### Dataset content ###

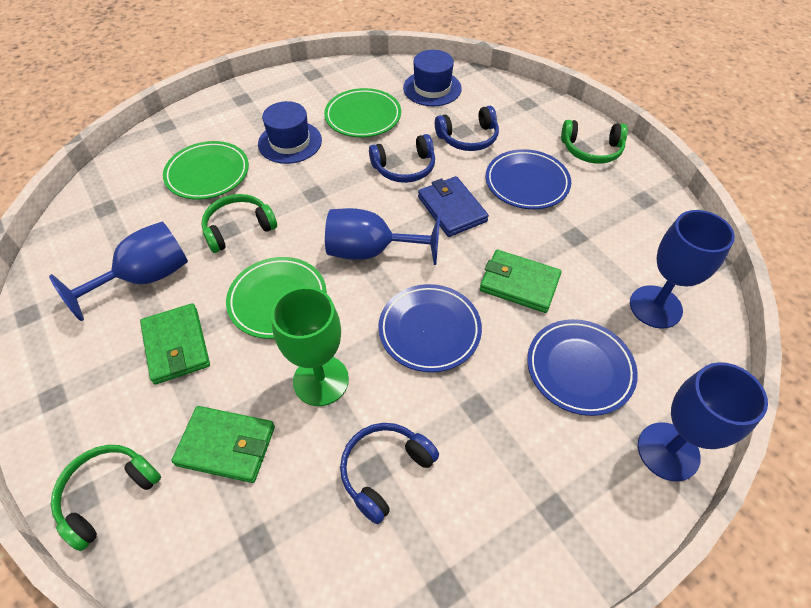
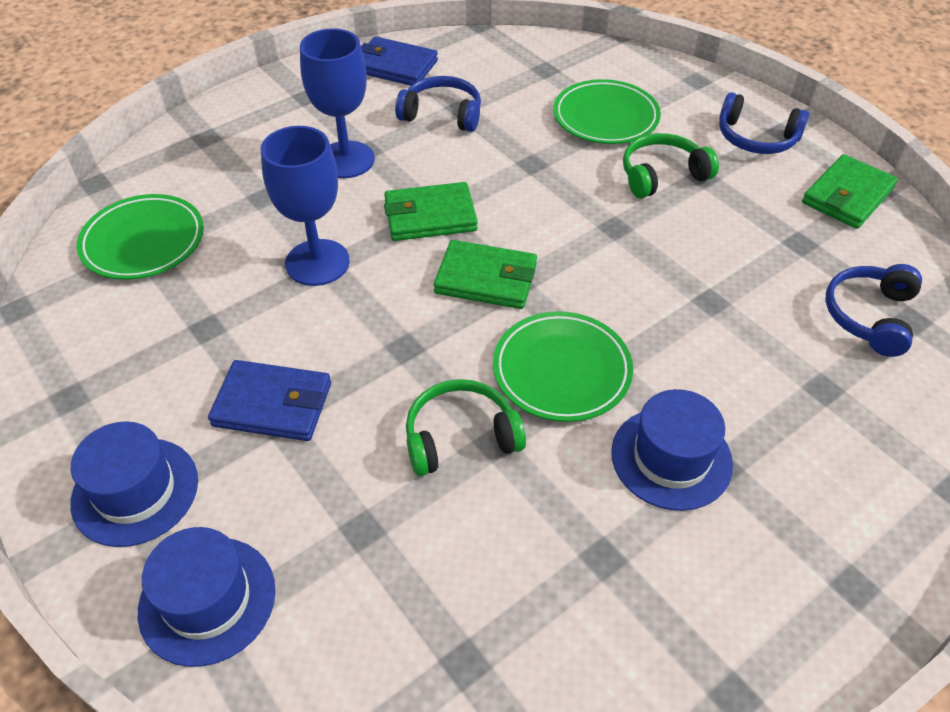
blue goblet: [49,221,188,321] [325,208,440,265] [630,210,735,329] [638,362,768,481] = 4 -> [261,126,350,286] [300,28,375,178] = 2
blue hat: [258,101,322,164] [403,50,462,106] = 2 -> [70,421,198,547] [138,527,276,667] [611,389,733,511] = 3
blue plate: [378,284,482,372] [486,149,571,209] [527,319,638,416] = 3 -> none = 0
blue wallet: [418,176,489,237] = 1 -> [208,360,331,441] [361,37,438,86] = 2
green goblet: [271,286,349,406] = 1 -> none = 0
green headphones: [51,445,161,551] [201,194,277,253] [561,120,628,164] = 3 -> [406,379,526,476] [623,133,719,198] = 2

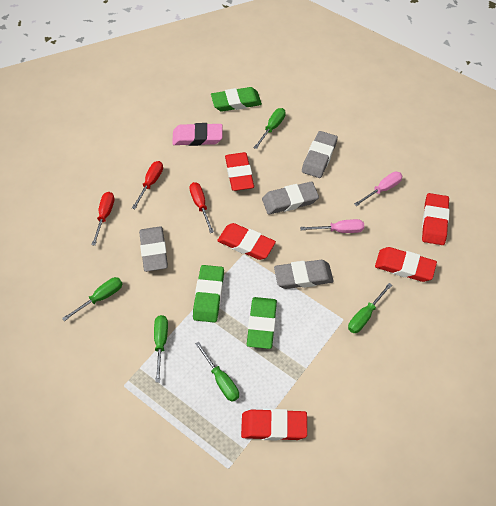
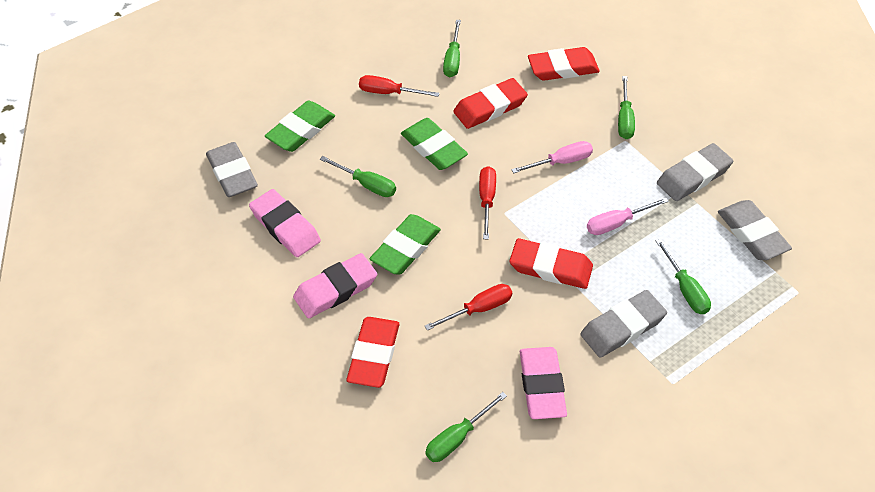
pink eraser: [172,123,222,146] = 1 -> [249,189,321,257] [293,253,377,319] [520,347,567,419] = 3
red eraser: [217,223,276,260] [225,152,254,191] [241,409,307,441] [375,247,437,282] [422,193,450,245] = 5 -> [347,317,399,388] [453,78,528,129] [509,238,593,289] [528,47,600,81] = 4

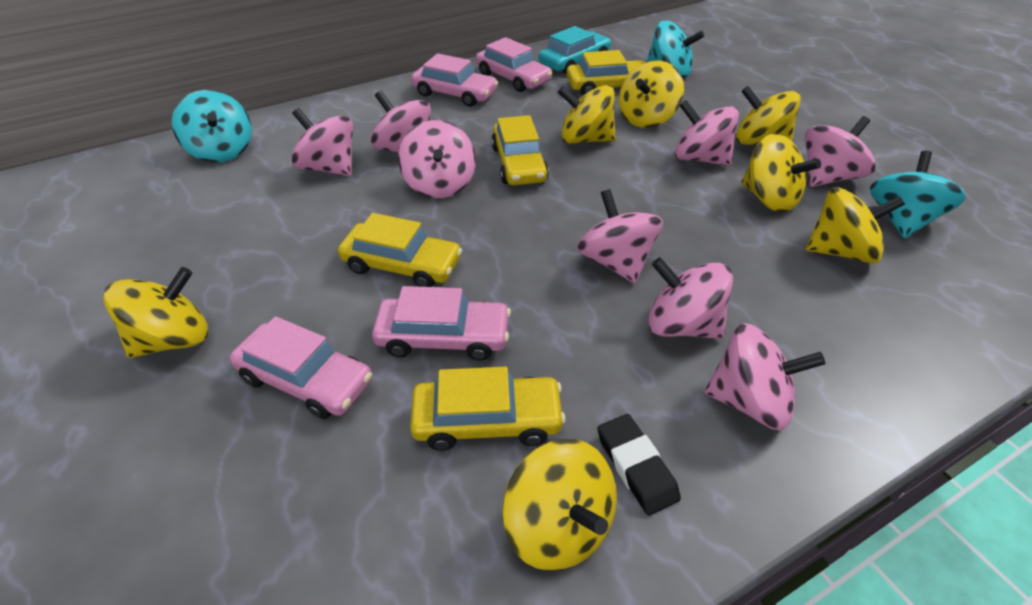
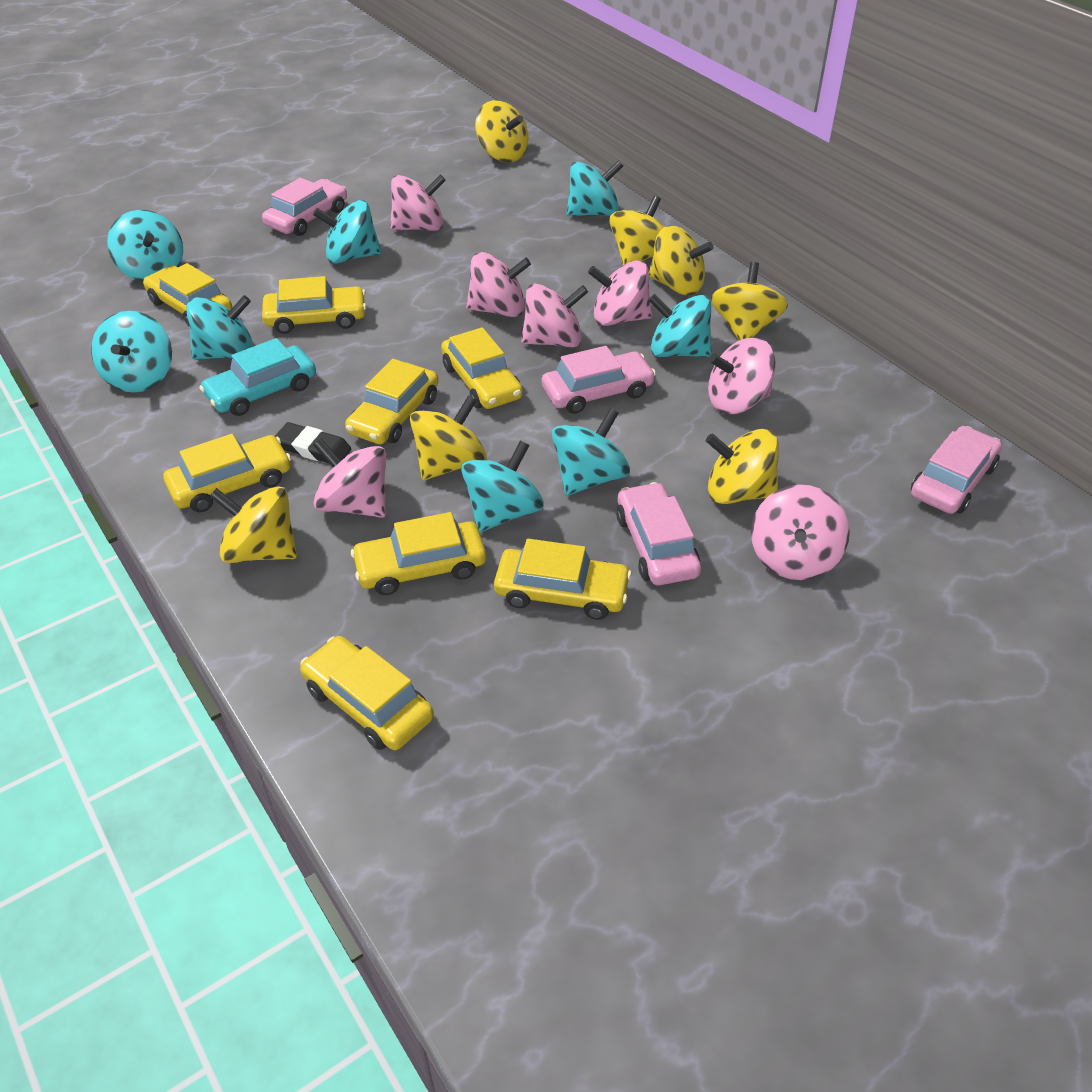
pink spinning top: [291,108,353,176] [371,91,431,153] [398,120,476,198] [577,189,663,283] [648,257,733,339] [675,100,739,166] [704,323,826,430] [805,116,876,187] = 8 -> [313,439,386,518] [390,175,446,231] [466,252,531,317] [521,283,588,347] [588,260,652,326] [708,337,776,414] [751,485,850,580] = 7
turquoise spinning top: [172,90,252,162] [646,20,704,78] [870,151,966,238] = 3 -> [91,311,172,393] [107,210,183,282] [186,295,254,360] [313,200,382,264] [461,440,544,532] [552,408,630,496] [567,160,623,216] [648,294,712,357] = 8
yellow car: [338,213,462,287] [410,367,566,451] [491,115,549,185] [566,50,646,95] = 4 -> [143,263,232,326] [163,434,291,512] [262,276,366,334] [300,636,434,750] [345,359,439,444] [351,512,486,595] [441,327,523,409] [494,539,632,620] = 8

###

:: Task objective ::
Repeat only what lies between the start of the data and the end of the line containing "pink eraser: [172,123,222,146]", exactly, with pictures left out.

:: Result of this exercise ::
blue goblet: [49,221,188,321] [325,208,440,265] [630,210,735,329] [638,362,768,481] = 4 -> [261,126,350,286] [300,28,375,178] = 2
blue hat: [258,101,322,164] [403,50,462,106] = 2 -> [70,421,198,547] [138,527,276,667] [611,389,733,511] = 3
blue plate: [378,284,482,372] [486,149,571,209] [527,319,638,416] = 3 -> none = 0
blue wallet: [418,176,489,237] = 1 -> [208,360,331,441] [361,37,438,86] = 2
green goblet: [271,286,349,406] = 1 -> none = 0
green headphones: [51,445,161,551] [201,194,277,253] [561,120,628,164] = 3 -> [406,379,526,476] [623,133,719,198] = 2

pink eraser: [172,123,222,146] = 1 -> [249,189,321,257] [293,253,377,319] [520,347,567,419] = 3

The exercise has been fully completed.